_EXERCISE INSTRUCTIONS_
Would you please set down the data again exactly as given, excluding the pictures?

_DATA EXTRACT_
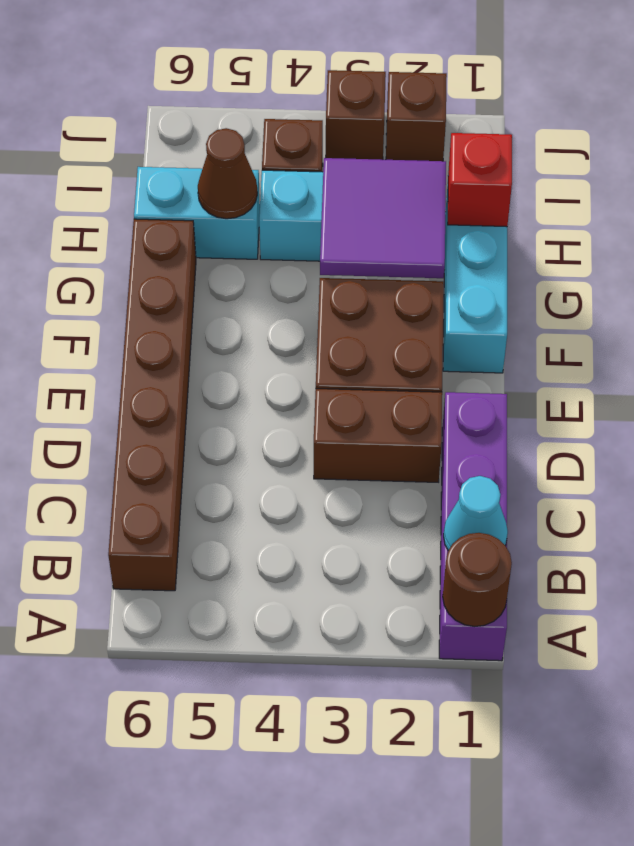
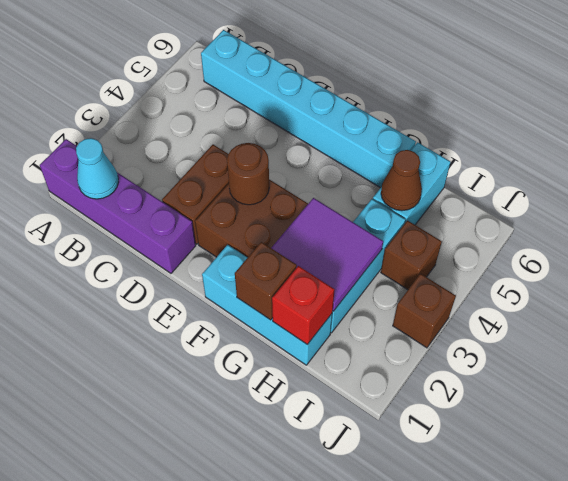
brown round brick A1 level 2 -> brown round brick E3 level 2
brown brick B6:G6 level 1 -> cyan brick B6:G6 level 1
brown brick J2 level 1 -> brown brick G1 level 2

_ANSWER SPACE_
brown round brick A1 level 2 -> brown round brick E3 level 2
brown brick B6:G6 level 1 -> cyan brick B6:G6 level 1
brown brick J2 level 1 -> brown brick G1 level 2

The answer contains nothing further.